• **Stored data**:
□ □ □
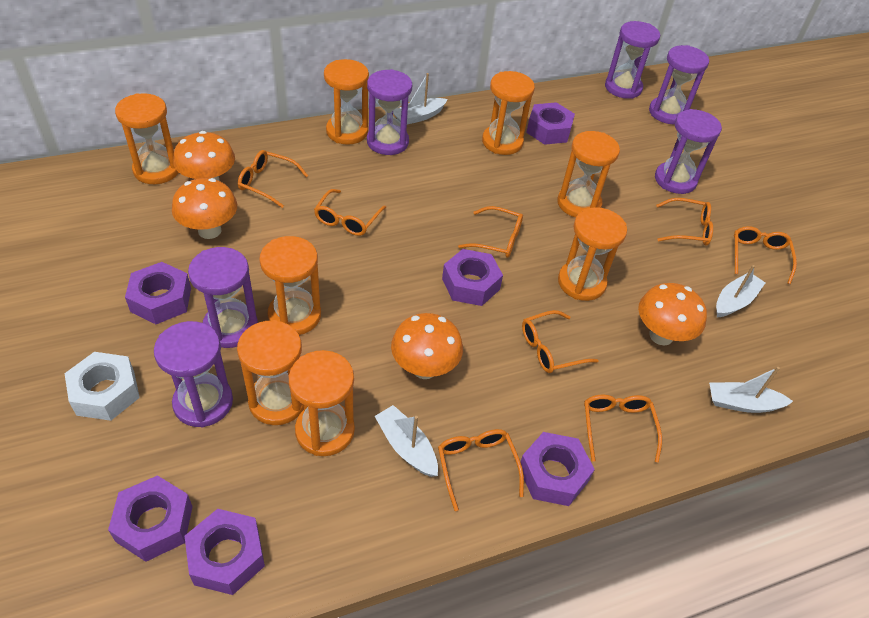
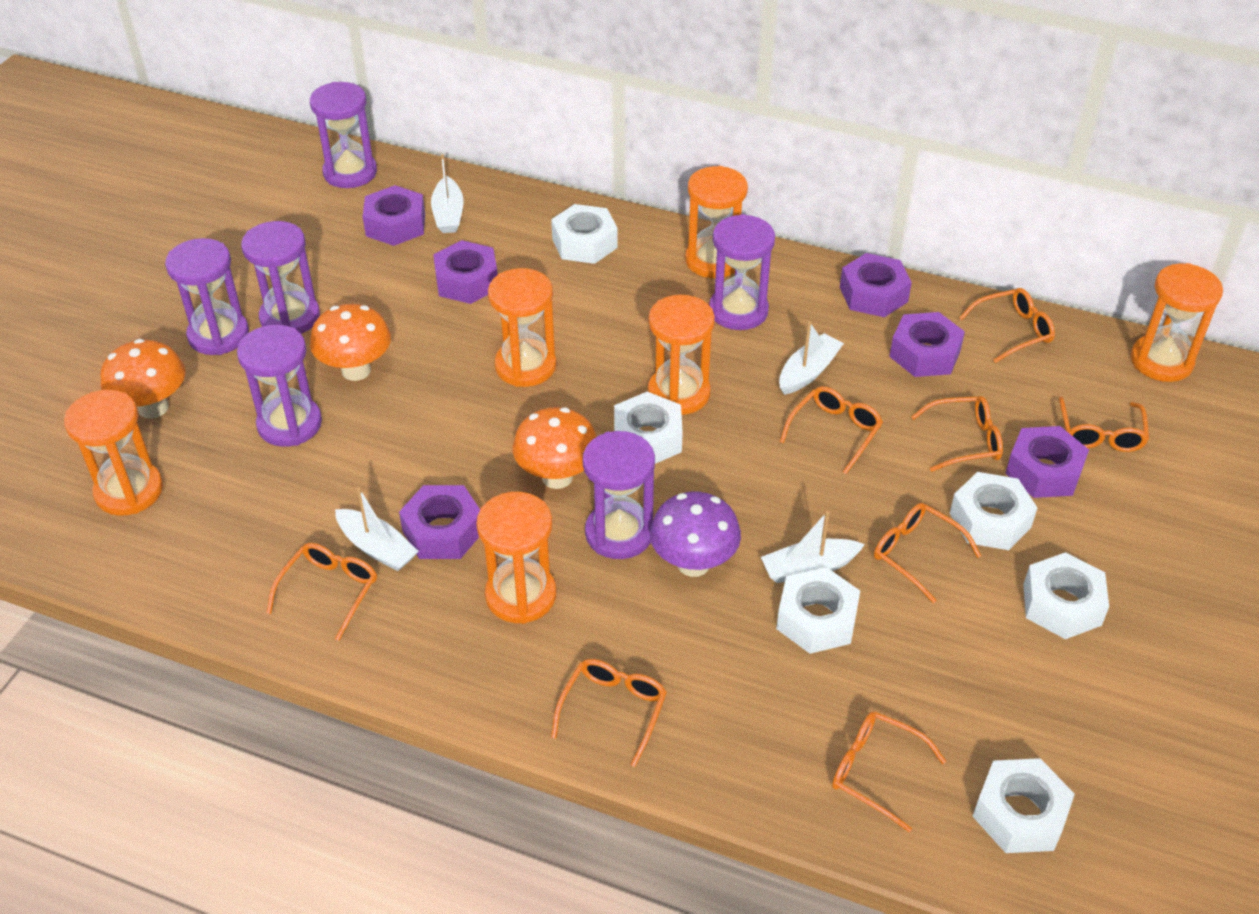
orange hourglass: 8 -> 6
orange mushroom: 4 -> 3
purple mushroom: 0 -> 1
white nut: 1 -> 6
□ □ □
• **Activity**:
Nothing but the pictures should be left out when the listing above is transcribed.

• **Task response**:
orange hourglass: 8 -> 6
orange mushroom: 4 -> 3
purple mushroom: 0 -> 1
white nut: 1 -> 6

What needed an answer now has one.